**** Raw records
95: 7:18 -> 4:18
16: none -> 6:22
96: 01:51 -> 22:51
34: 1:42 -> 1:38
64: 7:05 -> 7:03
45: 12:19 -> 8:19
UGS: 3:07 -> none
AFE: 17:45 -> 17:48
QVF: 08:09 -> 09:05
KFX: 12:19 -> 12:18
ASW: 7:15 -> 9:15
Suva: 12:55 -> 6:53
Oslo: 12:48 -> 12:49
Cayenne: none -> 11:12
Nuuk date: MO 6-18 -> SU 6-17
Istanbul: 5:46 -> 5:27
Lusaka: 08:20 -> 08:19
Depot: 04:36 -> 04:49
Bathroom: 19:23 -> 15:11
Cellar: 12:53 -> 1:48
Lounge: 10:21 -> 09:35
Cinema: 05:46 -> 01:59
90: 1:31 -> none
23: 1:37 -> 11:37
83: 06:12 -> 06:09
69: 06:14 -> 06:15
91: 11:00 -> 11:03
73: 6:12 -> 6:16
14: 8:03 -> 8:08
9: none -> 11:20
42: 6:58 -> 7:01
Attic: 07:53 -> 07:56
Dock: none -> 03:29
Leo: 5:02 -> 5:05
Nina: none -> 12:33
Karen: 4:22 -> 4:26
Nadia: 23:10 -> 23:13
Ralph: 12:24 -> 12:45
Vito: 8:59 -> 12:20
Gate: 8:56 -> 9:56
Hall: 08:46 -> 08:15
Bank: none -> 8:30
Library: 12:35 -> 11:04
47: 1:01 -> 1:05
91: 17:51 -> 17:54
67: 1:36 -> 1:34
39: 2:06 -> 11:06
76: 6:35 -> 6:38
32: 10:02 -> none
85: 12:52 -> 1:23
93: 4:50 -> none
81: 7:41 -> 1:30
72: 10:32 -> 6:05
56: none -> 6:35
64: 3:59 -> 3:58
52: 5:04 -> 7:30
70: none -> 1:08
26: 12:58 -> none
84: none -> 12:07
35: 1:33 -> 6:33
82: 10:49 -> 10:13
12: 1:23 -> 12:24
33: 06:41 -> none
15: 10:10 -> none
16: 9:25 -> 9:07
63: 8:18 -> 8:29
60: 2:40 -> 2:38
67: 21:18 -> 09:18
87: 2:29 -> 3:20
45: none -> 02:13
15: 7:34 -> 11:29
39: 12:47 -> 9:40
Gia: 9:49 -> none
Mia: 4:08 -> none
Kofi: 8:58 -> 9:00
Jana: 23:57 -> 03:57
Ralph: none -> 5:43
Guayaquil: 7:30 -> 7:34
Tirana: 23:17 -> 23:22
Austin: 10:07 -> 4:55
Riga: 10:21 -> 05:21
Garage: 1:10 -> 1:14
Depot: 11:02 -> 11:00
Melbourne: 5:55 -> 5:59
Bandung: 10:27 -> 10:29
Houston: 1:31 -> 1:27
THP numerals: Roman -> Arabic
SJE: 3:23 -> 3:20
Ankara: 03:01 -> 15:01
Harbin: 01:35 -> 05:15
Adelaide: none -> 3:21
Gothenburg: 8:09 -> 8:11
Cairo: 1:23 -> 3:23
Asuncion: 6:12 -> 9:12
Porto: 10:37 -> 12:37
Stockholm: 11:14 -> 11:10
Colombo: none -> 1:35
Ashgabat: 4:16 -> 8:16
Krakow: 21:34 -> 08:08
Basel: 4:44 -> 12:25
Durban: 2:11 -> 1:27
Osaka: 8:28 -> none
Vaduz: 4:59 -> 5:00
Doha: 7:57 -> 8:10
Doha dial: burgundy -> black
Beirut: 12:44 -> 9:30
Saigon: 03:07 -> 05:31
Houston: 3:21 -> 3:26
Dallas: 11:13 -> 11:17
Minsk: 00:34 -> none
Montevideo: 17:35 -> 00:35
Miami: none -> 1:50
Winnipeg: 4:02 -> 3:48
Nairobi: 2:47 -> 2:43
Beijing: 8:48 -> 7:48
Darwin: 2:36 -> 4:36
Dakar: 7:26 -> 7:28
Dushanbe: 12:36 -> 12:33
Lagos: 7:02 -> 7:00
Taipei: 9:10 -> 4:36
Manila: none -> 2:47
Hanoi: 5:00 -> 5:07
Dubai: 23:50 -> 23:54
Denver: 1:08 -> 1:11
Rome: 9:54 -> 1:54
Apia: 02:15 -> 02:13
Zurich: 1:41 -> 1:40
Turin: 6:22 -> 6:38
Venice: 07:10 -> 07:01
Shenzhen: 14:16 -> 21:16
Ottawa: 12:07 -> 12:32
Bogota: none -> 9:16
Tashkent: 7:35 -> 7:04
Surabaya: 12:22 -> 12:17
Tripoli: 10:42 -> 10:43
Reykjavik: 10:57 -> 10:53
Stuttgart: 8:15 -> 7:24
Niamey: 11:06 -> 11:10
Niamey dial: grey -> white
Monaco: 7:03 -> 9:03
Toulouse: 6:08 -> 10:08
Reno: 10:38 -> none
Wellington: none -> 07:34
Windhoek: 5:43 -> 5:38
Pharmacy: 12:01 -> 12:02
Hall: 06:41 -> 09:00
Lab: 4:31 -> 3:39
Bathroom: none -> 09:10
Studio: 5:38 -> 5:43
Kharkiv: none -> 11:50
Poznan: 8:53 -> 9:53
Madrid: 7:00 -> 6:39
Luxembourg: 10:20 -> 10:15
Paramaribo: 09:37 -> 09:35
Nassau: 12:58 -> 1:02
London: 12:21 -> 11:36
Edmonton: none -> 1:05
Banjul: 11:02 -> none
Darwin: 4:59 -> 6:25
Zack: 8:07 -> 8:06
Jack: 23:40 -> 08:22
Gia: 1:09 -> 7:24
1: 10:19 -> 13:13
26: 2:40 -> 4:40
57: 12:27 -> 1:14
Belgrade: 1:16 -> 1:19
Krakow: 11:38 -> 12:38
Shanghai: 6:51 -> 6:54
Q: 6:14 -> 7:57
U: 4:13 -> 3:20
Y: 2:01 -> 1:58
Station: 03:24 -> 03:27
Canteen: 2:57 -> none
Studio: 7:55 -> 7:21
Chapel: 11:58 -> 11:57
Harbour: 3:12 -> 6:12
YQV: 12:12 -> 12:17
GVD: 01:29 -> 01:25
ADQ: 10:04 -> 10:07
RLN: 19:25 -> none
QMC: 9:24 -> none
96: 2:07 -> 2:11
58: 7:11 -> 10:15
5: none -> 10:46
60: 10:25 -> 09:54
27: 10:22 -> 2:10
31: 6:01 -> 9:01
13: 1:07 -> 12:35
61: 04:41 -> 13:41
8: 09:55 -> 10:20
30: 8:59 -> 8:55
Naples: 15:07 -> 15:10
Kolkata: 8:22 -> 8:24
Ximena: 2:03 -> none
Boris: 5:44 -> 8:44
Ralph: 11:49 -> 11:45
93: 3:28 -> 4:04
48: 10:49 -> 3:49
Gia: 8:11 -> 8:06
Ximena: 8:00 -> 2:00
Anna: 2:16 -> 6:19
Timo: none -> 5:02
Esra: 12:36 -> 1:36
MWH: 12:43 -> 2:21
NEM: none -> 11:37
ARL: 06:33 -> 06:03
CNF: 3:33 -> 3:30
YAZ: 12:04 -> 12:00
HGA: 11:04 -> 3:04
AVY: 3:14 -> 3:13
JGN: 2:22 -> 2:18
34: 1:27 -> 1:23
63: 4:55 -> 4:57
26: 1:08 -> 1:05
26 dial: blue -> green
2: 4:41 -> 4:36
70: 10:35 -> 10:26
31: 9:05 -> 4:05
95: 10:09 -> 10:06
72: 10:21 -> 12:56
********
Task brief – Recast the records, from the first line through the line holding "91: 17:51 -> 17:54" inclusive, as a JSON list of strings with one string per line, leaving out blank lines.

Reply –
[
  "95: 7:18 -> 4:18",
  "16: none -> 6:22",
  "96: 01:51 -> 22:51",
  "34: 1:42 -> 1:38",
  "64: 7:05 -> 7:03",
  "45: 12:19 -> 8:19",
  "UGS: 3:07 -> none",
  "AFE: 17:45 -> 17:48",
  "QVF: 08:09 -> 09:05",
  "KFX: 12:19 -> 12:18",
  "ASW: 7:15 -> 9:15",
  "Suva: 12:55 -> 6:53",
  "Oslo: 12:48 -> 12:49",
  "Cayenne: none -> 11:12",
  "Nuuk date: MO 6-18 -> SU 6-17",
  "Istanbul: 5:46 -> 5:27",
  "Lusaka: 08:20 -> 08:19",
  "Depot: 04:36 -> 04:49",
  "Bathroom: 19:23 -> 15:11",
  "Cellar: 12:53 -> 1:48",
  "Lounge: 10:21 -> 09:35",
  "Cinema: 05:46 -> 01:59",
  "90: 1:31 -> none",
  "23: 1:37 -> 11:37",
  "83: 06:12 -> 06:09",
  "69: 06:14 -> 06:15",
  "91: 11:00 -> 11:03",
  "73: 6:12 -> 6:16",
  "14: 8:03 -> 8:08",
  "9: none -> 11:20",
  "42: 6:58 -> 7:01",
  "Attic: 07:53 -> 07:56",
  "Dock: none -> 03:29",
  "Leo: 5:02 -> 5:05",
  "Nina: none -> 12:33",
  "Karen: 4:22 -> 4:26",
  "Nadia: 23:10 -> 23:13",
  "Ralph: 12:24 -> 12:45",
  "Vito: 8:59 -> 12:20",
  "Gate: 8:56 -> 9:56",
  "Hall: 08:46 -> 08:15",
  "Bank: none -> 8:30",
  "Library: 12:35 -> 11:04",
  "47: 1:01 -> 1:05",
  "91: 17:51 -> 17:54"
]